Exercise.
Reproduce, word for word, the data from the line containing "front-to-back order, facing" through the line containing "Considering the relative positions of fluffy", including both of those lines.
━━━━━ Records for the task
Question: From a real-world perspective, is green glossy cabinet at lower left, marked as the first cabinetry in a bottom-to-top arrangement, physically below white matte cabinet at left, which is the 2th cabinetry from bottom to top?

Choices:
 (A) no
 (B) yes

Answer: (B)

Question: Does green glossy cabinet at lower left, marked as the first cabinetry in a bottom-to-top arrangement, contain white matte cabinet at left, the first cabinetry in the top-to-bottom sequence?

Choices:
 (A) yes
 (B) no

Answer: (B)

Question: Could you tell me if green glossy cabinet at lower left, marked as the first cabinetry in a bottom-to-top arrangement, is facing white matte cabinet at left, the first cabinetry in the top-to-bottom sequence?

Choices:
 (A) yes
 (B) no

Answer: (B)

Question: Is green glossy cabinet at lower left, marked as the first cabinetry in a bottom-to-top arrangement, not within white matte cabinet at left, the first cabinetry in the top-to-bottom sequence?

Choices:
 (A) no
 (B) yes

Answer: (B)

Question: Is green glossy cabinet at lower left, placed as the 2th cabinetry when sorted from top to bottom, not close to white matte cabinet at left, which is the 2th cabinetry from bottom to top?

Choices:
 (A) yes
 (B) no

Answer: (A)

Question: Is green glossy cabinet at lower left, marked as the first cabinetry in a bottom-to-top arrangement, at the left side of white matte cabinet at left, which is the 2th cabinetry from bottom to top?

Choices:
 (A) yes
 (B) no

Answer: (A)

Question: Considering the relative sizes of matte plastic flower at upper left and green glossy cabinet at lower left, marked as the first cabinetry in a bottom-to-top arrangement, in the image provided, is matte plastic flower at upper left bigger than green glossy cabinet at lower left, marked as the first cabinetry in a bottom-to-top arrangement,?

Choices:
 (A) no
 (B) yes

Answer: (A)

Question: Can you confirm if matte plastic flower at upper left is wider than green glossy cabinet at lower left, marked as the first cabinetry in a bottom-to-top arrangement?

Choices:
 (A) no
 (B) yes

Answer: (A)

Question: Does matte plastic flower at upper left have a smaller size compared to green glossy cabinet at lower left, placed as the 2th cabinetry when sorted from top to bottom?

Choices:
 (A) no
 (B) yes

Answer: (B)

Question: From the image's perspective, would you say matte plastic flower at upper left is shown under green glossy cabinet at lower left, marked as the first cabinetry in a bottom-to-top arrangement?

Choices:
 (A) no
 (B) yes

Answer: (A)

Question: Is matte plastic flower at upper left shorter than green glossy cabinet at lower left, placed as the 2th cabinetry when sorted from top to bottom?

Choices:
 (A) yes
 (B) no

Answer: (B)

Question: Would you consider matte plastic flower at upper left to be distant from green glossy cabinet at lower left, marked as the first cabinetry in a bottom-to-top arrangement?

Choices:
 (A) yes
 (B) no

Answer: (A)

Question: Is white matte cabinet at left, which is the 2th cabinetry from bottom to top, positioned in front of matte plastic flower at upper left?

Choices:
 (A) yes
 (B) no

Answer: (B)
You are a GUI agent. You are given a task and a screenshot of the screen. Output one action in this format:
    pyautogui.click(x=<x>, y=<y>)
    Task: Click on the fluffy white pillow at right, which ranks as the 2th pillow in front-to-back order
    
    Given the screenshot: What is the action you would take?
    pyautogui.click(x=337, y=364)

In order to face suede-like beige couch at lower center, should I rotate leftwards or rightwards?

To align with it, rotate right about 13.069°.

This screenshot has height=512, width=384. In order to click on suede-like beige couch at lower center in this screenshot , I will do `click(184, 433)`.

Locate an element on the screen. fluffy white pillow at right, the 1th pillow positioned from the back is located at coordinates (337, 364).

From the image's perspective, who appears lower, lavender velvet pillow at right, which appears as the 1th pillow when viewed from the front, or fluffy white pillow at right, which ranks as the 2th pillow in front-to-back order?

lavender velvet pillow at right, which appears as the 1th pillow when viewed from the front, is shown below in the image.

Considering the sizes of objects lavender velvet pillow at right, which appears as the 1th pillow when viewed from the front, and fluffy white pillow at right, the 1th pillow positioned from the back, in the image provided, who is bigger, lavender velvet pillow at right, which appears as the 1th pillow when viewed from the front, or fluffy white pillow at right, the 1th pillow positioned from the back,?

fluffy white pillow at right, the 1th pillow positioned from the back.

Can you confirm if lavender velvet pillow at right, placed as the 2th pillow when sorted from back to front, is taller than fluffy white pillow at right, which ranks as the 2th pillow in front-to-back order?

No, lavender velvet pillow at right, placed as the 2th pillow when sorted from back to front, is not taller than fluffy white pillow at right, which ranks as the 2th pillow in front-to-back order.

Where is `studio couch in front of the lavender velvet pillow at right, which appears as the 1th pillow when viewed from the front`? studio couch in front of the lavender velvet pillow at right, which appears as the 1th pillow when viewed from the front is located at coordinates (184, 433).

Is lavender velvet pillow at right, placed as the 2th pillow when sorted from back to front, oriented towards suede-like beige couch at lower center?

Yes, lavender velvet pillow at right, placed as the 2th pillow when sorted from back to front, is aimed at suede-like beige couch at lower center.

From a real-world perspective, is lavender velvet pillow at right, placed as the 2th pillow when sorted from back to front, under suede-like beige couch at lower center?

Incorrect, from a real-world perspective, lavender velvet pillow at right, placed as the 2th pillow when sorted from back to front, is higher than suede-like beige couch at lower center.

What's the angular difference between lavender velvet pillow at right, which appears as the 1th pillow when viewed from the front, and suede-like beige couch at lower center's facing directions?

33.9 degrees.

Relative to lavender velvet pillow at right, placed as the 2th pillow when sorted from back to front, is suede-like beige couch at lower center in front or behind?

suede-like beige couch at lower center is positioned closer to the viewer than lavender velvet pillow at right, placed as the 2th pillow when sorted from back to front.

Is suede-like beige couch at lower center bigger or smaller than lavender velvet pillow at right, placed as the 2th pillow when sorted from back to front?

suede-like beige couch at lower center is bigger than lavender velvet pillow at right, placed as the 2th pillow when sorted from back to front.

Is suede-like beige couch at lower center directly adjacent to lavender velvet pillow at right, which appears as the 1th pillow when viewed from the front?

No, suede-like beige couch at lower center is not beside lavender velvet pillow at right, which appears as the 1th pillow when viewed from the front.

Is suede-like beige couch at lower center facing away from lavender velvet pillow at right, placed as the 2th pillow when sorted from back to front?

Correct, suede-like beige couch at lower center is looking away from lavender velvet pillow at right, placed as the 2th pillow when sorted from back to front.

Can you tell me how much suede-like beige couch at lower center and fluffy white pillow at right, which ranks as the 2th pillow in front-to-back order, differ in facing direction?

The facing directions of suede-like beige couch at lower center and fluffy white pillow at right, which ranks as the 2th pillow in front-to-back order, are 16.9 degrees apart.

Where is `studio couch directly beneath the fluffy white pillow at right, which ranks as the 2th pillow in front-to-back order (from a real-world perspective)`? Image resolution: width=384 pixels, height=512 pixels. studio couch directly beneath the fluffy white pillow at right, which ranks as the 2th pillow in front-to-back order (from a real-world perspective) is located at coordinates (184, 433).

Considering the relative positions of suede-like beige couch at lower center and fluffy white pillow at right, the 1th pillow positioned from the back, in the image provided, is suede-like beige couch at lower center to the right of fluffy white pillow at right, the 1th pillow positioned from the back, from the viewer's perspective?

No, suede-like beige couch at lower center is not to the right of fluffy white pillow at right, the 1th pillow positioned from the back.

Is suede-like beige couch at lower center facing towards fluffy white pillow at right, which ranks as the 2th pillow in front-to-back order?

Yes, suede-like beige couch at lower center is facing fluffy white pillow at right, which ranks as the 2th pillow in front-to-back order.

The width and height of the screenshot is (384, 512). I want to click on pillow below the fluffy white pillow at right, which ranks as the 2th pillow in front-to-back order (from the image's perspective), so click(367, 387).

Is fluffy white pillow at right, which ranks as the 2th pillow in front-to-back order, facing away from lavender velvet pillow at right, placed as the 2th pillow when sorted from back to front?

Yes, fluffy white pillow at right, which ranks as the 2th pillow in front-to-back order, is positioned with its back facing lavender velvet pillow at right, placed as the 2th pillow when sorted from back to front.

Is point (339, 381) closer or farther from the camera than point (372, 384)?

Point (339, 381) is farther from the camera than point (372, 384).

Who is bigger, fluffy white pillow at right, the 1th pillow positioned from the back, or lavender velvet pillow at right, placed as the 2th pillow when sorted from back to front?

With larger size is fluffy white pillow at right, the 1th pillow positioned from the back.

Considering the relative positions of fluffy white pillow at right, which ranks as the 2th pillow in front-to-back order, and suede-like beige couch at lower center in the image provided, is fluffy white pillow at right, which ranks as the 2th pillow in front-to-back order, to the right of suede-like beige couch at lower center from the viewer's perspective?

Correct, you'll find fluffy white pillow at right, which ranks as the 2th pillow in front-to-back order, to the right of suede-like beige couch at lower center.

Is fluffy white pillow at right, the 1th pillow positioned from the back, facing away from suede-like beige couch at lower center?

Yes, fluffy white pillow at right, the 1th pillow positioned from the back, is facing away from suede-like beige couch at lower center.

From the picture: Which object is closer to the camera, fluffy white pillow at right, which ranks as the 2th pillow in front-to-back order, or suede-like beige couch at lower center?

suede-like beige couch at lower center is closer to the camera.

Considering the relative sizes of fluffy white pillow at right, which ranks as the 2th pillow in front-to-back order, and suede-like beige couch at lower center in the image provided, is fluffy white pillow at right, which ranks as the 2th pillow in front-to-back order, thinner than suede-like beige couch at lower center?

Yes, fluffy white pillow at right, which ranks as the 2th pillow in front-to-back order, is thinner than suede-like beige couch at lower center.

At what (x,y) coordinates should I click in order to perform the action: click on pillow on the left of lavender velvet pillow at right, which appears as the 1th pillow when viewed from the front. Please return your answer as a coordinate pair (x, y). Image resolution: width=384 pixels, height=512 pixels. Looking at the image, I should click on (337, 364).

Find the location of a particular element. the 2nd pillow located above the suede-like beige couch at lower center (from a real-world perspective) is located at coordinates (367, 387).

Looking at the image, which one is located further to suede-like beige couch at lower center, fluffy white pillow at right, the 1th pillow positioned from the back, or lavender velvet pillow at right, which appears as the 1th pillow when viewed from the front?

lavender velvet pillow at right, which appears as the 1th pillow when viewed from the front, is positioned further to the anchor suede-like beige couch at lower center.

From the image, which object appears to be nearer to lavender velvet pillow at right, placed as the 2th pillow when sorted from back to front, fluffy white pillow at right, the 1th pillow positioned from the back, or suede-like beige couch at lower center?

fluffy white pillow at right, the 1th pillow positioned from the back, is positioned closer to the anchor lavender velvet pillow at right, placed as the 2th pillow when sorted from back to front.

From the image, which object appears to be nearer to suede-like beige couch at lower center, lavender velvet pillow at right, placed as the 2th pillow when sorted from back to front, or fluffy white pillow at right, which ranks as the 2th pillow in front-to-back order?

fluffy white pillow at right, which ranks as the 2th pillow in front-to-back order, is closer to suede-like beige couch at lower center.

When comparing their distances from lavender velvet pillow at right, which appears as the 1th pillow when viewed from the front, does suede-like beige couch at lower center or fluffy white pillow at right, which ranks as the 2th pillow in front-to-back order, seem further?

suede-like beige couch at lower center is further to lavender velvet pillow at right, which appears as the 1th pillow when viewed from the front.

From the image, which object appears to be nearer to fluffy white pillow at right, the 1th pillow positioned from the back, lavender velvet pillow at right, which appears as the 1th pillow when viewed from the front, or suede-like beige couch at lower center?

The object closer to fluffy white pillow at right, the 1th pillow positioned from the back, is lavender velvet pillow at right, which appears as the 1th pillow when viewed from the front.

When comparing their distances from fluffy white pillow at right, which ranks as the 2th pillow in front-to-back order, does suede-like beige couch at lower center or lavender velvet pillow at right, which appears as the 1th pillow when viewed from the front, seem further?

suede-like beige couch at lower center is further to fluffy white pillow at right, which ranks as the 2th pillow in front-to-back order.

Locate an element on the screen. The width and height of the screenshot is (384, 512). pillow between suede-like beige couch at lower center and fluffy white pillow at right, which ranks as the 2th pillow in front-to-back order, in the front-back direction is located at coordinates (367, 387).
━━━━━━━━━━
Written reply.
Is fluffy white pillow at right, which ranks as the 2th pillow in front-to-back order, facing away from lavender velvet pillow at right, placed as the 2th pillow when sorted from back to front?

Yes, fluffy white pillow at right, which ranks as the 2th pillow in front-to-back order, is positioned with its back facing lavender velvet pillow at right, placed as the 2th pillow when sorted from back to front.

Is point (339, 381) closer or farther from the camera than point (372, 384)?

Point (339, 381) is farther from the camera than point (372, 384).

Who is bigger, fluffy white pillow at right, the 1th pillow positioned from the back, or lavender velvet pillow at right, placed as the 2th pillow when sorted from back to front?

With larger size is fluffy white pillow at right, the 1th pillow positioned from the back.

Considering the relative positions of fluffy white pillow at right, which ranks as the 2th pillow in front-to-back order, and suede-like beige couch at lower center in the image provided, is fluffy white pillow at right, which ranks as the 2th pillow in front-to-back order, to the right of suede-like beige couch at lower center from the viewer's perspective?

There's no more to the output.